### Listed records:
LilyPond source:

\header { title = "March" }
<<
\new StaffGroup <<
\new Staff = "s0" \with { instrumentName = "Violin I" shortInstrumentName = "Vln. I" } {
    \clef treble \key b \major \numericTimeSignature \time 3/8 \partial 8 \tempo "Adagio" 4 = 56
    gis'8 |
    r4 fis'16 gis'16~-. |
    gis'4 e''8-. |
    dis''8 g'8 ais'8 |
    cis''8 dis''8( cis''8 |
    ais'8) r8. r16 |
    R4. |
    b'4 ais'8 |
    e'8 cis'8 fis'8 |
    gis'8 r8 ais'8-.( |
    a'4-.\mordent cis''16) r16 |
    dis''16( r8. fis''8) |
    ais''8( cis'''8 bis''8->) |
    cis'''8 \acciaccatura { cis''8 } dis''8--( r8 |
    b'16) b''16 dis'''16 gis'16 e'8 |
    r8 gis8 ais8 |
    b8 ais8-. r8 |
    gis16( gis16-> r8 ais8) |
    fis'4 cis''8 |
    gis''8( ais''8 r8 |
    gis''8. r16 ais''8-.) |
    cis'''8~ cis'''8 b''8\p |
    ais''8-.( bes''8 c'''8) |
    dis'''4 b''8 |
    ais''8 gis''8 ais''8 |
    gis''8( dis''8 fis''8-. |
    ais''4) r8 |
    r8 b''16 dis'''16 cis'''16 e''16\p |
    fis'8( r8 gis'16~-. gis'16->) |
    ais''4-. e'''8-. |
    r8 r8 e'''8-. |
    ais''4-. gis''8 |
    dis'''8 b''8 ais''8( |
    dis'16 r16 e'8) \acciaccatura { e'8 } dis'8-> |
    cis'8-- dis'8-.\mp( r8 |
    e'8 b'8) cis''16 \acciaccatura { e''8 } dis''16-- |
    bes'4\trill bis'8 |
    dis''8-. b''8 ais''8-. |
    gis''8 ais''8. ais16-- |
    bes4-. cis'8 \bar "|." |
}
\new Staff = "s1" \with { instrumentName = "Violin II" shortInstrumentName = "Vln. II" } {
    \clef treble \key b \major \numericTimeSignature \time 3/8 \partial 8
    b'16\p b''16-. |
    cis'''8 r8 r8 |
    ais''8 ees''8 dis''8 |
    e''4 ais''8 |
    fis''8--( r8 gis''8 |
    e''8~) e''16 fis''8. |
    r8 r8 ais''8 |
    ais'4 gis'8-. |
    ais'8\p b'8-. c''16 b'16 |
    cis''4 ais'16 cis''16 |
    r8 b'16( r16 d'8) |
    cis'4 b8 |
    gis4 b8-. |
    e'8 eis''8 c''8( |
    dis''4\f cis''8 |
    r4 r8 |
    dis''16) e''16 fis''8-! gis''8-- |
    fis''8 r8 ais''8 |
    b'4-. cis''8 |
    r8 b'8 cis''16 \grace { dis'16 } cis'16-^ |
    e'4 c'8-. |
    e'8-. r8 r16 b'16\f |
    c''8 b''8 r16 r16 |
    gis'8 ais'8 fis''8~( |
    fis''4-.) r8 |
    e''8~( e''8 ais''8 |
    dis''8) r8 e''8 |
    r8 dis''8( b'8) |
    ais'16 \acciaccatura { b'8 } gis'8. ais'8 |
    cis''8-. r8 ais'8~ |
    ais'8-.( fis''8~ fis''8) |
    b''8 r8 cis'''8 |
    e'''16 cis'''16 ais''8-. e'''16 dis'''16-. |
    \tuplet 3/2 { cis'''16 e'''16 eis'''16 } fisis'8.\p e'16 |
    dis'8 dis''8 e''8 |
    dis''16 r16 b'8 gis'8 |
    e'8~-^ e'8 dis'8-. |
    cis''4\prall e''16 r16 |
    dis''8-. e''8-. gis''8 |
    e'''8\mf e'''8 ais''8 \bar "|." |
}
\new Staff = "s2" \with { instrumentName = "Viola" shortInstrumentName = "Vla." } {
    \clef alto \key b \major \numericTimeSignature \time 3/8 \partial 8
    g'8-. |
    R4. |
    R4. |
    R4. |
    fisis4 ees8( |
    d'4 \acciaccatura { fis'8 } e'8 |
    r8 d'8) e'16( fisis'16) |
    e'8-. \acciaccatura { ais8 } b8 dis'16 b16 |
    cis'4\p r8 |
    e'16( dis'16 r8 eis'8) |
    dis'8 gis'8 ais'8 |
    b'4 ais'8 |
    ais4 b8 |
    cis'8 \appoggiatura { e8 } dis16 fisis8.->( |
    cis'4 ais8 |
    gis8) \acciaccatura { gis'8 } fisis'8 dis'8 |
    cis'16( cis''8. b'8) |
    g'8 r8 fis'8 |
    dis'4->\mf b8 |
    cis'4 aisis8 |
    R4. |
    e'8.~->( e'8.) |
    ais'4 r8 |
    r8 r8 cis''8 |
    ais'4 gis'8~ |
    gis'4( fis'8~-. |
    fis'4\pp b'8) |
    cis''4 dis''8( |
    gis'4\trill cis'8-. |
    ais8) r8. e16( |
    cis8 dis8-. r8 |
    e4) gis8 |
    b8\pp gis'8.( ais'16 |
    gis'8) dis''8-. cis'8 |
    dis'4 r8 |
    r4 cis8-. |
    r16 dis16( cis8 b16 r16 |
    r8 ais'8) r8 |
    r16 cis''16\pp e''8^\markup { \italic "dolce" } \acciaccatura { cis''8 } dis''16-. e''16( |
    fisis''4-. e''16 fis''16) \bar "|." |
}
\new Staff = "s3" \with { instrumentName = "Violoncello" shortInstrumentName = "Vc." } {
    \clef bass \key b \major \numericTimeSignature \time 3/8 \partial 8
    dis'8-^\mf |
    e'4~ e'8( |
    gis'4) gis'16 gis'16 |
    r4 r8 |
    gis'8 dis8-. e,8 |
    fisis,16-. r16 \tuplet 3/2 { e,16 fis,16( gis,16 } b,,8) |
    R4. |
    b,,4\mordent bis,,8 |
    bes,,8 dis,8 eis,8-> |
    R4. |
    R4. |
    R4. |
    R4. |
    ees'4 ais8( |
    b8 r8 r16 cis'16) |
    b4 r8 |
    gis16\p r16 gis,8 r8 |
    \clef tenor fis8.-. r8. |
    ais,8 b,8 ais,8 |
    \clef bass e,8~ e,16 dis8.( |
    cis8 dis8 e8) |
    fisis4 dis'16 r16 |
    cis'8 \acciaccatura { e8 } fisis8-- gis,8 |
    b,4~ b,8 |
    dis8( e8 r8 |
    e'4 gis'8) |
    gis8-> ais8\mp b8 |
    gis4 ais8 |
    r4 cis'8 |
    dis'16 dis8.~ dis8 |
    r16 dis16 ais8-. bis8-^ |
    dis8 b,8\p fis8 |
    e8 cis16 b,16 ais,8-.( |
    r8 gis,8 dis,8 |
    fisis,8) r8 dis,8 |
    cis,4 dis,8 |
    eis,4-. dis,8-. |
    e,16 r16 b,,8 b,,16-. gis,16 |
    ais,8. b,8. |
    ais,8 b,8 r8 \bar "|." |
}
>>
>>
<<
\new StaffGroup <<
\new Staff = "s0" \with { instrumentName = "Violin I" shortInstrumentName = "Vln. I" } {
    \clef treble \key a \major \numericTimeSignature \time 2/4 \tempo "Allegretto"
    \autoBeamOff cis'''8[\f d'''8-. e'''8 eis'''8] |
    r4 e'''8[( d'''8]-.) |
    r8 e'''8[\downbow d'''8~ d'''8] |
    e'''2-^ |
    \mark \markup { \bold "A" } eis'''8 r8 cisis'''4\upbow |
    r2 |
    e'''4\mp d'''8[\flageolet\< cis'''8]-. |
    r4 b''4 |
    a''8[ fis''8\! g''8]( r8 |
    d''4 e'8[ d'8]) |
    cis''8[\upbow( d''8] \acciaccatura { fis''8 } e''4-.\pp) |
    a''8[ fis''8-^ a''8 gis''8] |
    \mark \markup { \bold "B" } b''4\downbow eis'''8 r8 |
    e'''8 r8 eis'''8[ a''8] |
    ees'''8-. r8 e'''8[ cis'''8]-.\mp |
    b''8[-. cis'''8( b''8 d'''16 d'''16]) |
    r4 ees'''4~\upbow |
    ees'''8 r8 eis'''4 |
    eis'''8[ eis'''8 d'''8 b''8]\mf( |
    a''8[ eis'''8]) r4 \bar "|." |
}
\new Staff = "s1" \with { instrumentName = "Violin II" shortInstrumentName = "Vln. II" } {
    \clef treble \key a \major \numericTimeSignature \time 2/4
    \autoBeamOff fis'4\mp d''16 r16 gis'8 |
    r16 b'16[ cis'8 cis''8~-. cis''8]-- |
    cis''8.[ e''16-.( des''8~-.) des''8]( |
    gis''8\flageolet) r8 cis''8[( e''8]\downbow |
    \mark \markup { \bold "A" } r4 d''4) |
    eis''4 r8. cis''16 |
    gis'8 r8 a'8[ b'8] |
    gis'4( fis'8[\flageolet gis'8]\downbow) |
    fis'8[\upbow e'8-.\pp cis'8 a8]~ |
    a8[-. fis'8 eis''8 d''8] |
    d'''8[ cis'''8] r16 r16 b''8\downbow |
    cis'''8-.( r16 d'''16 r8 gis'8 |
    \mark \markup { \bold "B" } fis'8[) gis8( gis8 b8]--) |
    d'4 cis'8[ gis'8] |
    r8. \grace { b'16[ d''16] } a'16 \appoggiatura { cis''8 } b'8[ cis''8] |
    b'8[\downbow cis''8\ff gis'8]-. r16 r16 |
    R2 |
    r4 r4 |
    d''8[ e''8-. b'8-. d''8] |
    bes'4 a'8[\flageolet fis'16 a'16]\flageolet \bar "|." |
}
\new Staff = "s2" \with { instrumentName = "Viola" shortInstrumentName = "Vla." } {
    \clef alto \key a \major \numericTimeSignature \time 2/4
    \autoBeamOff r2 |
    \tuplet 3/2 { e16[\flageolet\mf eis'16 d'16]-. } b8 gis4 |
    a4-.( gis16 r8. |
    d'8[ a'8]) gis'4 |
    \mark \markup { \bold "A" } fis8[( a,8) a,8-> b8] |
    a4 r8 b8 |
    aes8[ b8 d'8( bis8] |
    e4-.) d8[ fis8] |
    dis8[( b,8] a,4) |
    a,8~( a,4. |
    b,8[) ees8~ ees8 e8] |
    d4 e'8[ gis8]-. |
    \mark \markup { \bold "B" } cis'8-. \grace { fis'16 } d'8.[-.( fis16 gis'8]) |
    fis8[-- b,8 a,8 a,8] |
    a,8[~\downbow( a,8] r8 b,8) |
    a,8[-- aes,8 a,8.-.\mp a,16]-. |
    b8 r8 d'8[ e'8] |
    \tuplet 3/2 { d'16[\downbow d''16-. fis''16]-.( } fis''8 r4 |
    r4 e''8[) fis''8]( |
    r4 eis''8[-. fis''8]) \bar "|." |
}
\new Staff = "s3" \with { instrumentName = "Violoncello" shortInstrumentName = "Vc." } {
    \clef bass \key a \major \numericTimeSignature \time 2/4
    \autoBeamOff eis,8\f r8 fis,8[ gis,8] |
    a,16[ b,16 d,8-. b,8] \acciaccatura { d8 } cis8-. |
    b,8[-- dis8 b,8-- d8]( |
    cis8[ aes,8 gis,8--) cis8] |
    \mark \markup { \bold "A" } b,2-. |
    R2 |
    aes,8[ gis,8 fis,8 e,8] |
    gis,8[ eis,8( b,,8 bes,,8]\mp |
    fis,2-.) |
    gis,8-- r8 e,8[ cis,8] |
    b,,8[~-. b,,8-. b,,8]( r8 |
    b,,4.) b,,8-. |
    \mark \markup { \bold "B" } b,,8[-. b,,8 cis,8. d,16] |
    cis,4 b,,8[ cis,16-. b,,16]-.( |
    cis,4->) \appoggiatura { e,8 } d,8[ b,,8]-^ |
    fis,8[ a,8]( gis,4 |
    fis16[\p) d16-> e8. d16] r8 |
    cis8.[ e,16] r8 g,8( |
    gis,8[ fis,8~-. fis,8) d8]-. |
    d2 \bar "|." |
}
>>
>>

### Given exercise:
Find every line above that contains the string "autoBeamOff", matching case exactly, and copy each one in full.

### Answer to the exercise:
    \autoBeamOff cis'''8[\f d'''8-. e'''8 eis'''8] |
    \autoBeamOff fis'4\mp d''16 r16 gis'8 |
    \autoBeamOff r2 |
    \autoBeamOff eis,8\f r8 fis,8[ gis,8] |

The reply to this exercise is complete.